• Work order: The job is to output each record again, character for character.

• Supplied data:
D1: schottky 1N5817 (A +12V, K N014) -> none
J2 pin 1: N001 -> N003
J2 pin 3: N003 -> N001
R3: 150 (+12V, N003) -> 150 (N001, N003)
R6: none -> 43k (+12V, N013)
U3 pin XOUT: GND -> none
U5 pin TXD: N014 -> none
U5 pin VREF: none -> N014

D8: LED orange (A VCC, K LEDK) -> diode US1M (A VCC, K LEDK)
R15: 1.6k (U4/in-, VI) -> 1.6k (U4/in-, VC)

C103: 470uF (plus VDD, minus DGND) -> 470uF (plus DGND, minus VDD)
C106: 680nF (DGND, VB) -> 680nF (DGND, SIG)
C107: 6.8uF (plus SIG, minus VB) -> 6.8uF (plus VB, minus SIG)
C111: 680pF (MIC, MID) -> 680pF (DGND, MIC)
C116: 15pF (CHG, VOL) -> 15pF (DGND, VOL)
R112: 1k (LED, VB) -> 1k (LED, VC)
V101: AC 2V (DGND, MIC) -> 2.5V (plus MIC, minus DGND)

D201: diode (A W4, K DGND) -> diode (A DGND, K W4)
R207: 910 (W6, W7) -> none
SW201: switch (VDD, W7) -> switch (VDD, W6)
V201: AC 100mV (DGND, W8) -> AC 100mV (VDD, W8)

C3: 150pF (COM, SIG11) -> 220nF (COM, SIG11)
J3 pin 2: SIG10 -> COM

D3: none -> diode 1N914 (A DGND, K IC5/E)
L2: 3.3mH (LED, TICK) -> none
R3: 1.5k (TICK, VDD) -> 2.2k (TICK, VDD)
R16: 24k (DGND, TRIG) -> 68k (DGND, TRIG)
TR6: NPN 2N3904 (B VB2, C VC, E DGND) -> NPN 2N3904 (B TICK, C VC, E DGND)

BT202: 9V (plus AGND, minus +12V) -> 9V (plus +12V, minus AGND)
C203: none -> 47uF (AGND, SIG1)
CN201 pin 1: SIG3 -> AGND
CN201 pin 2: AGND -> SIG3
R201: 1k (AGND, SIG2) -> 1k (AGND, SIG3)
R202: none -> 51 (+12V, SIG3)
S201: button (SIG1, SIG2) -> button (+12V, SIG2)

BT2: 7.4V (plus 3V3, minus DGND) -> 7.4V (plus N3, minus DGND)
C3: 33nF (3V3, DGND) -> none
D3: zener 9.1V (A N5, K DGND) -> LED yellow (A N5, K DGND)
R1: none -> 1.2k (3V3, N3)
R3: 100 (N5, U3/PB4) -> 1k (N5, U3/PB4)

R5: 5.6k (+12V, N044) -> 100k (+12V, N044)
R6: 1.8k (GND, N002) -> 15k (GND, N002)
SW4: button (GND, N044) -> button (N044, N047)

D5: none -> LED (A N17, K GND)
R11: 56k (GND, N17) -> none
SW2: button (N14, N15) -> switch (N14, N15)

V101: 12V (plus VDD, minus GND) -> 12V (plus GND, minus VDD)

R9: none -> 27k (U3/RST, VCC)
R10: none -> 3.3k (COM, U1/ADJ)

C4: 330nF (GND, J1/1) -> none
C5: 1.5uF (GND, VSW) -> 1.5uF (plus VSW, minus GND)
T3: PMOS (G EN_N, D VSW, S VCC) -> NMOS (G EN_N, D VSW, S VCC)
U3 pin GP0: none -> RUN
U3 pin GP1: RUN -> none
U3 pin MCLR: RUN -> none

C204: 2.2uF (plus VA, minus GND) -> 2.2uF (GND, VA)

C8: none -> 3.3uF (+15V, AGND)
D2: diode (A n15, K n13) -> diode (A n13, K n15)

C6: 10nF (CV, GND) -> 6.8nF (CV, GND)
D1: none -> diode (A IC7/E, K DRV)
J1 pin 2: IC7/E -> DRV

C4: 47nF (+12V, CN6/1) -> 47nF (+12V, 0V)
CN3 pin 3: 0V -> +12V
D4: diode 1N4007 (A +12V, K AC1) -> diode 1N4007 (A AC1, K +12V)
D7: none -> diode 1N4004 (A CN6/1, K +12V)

• Result:
D1: schottky 1N5817 (A +12V, K N014) -> none
J2 pin 1: N001 -> N003
J2 pin 3: N003 -> N001
R3: 150 (+12V, N003) -> 150 (N001, N003)
R6: none -> 43k (+12V, N013)
U3 pin XOUT: GND -> none
U5 pin TXD: N014 -> none
U5 pin VREF: none -> N014

D8: LED orange (A VCC, K LEDK) -> diode US1M (A VCC, K LEDK)
R15: 1.6k (U4/in-, VI) -> 1.6k (U4/in-, VC)

C103: 470uF (plus VDD, minus DGND) -> 470uF (plus DGND, minus VDD)
C106: 680nF (DGND, VB) -> 680nF (DGND, SIG)
C107: 6.8uF (plus SIG, minus VB) -> 6.8uF (plus VB, minus SIG)
C111: 680pF (MIC, MID) -> 680pF (DGND, MIC)
C116: 15pF (CHG, VOL) -> 15pF (DGND, VOL)
R112: 1k (LED, VB) -> 1k (LED, VC)
V101: AC 2V (DGND, MIC) -> 2.5V (plus MIC, minus DGND)

D201: diode (A W4, K DGND) -> diode (A DGND, K W4)
R207: 910 (W6, W7) -> none
SW201: switch (VDD, W7) -> switch (VDD, W6)
V201: AC 100mV (DGND, W8) -> AC 100mV (VDD, W8)

C3: 150pF (COM, SIG11) -> 220nF (COM, SIG11)
J3 pin 2: SIG10 -> COM

D3: none -> diode 1N914 (A DGND, K IC5/E)
L2: 3.3mH (LED, TICK) -> none
R3: 1.5k (TICK, VDD) -> 2.2k (TICK, VDD)
R16: 24k (DGND, TRIG) -> 68k (DGND, TRIG)
TR6: NPN 2N3904 (B VB2, C VC, E DGND) -> NPN 2N3904 (B TICK, C VC, E DGND)

BT202: 9V (plus AGND, minus +12V) -> 9V (plus +12V, minus AGND)
C203: none -> 47uF (AGND, SIG1)
CN201 pin 1: SIG3 -> AGND
CN201 pin 2: AGND -> SIG3
R201: 1k (AGND, SIG2) -> 1k (AGND, SIG3)
R202: none -> 51 (+12V, SIG3)
S201: button (SIG1, SIG2) -> button (+12V, SIG2)

BT2: 7.4V (plus 3V3, minus DGND) -> 7.4V (plus N3, minus DGND)
C3: 33nF (3V3, DGND) -> none
D3: zener 9.1V (A N5, K DGND) -> LED yellow (A N5, K DGND)
R1: none -> 1.2k (3V3, N3)
R3: 100 (N5, U3/PB4) -> 1k (N5, U3/PB4)

R5: 5.6k (+12V, N044) -> 100k (+12V, N044)
R6: 1.8k (GND, N002) -> 15k (GND, N002)
SW4: button (GND, N044) -> button (N044, N047)

D5: none -> LED (A N17, K GND)
R11: 56k (GND, N17) -> none
SW2: button (N14, N15) -> switch (N14, N15)

V101: 12V (plus VDD, minus GND) -> 12V (plus GND, minus VDD)

R9: none -> 27k (U3/RST, VCC)
R10: none -> 3.3k (COM, U1/ADJ)

C4: 330nF (GND, J1/1) -> none
C5: 1.5uF (GND, VSW) -> 1.5uF (plus VSW, minus GND)
T3: PMOS (G EN_N, D VSW, S VCC) -> NMOS (G EN_N, D VSW, S VCC)
U3 pin GP0: none -> RUN
U3 pin GP1: RUN -> none
U3 pin MCLR: RUN -> none

C204: 2.2uF (plus VA, minus GND) -> 2.2uF (GND, VA)

C8: none -> 3.3uF (+15V, AGND)
D2: diode (A n15, K n13) -> diode (A n13, K n15)

C6: 10nF (CV, GND) -> 6.8nF (CV, GND)
D1: none -> diode (A IC7/E, K DRV)
J1 pin 2: IC7/E -> DRV

C4: 47nF (+12V, CN6/1) -> 47nF (+12V, 0V)
CN3 pin 3: 0V -> +12V
D4: diode 1N4007 (A +12V, K AC1) -> diode 1N4007 (A AC1, K +12V)
D7: none -> diode 1N4004 (A CN6/1, K +12V)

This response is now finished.